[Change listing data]
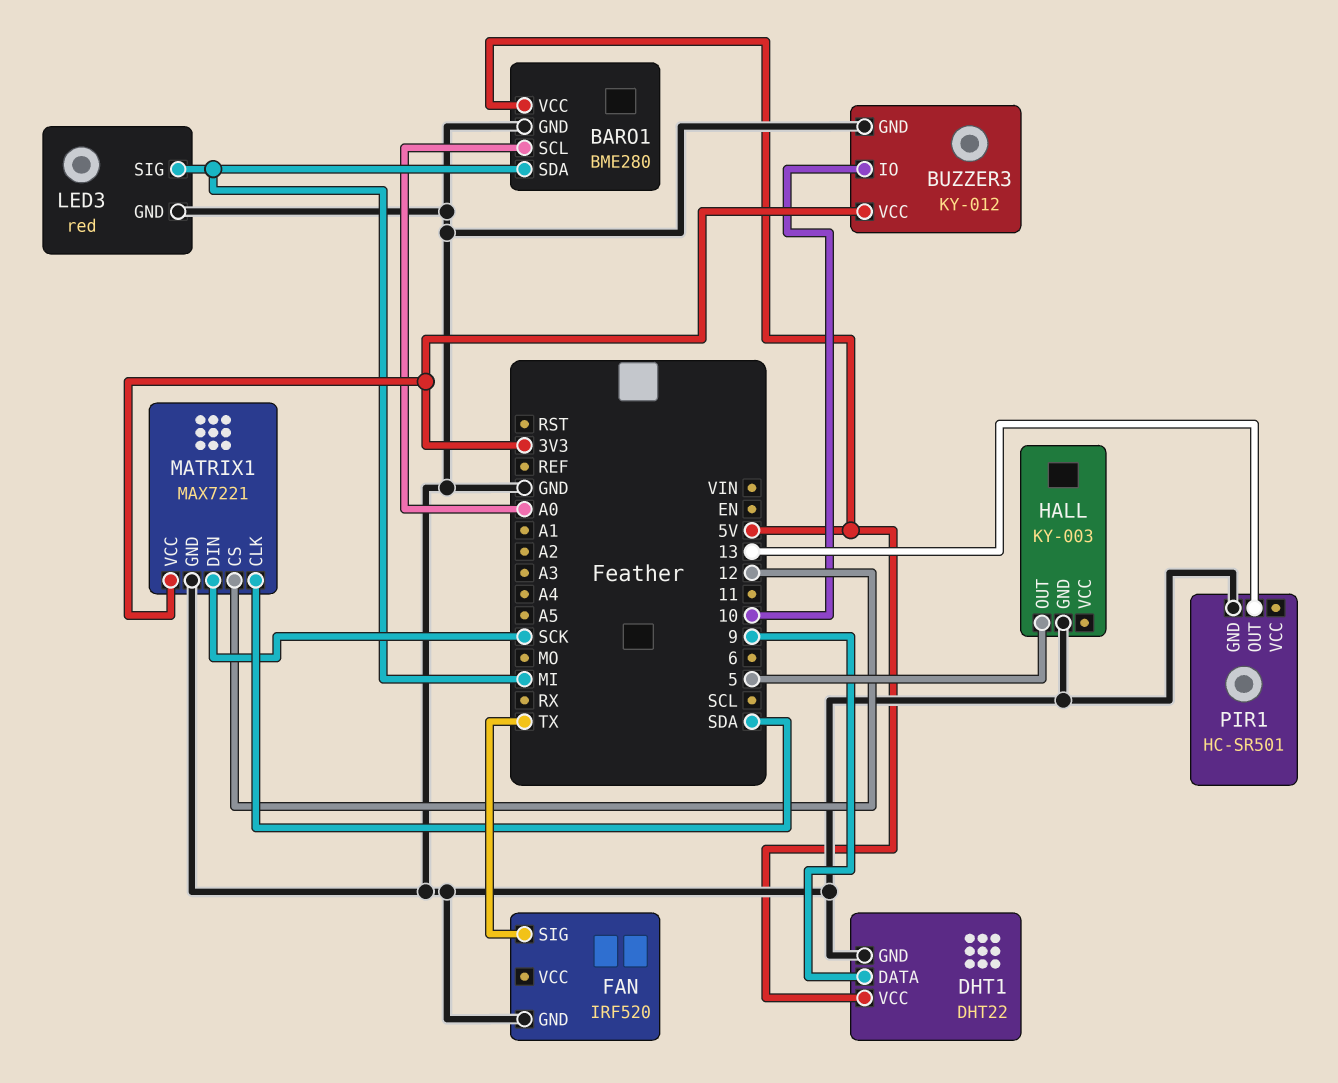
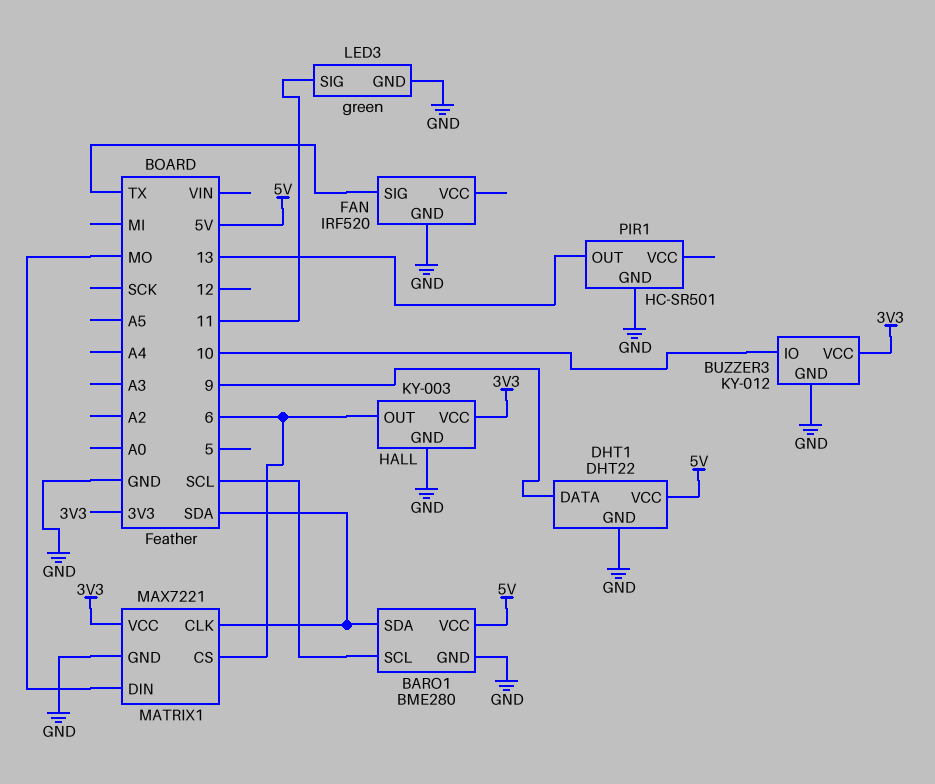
BARO1 pin SCL: A0 -> SCL
BARO1 pin SDA: MI -> SDA
HALL pin OUT: 5 -> 6
HALL pin VCC: none -> 3V3
LED3: red -> green
LED3 pin SIG: MI -> 11
MATRIX1 pin CS: 12 -> 6
MATRIX1 pin DIN: SCK -> MO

**Your goal**
Starting at the line that contains "HALL pin VCC: none -> 3V3", write out every line through the last one in the data above, exactly as it stands.

**Answer section**
HALL pin VCC: none -> 3V3
LED3: red -> green
LED3 pin SIG: MI -> 11
MATRIX1 pin CS: 12 -> 6
MATRIX1 pin DIN: SCK -> MO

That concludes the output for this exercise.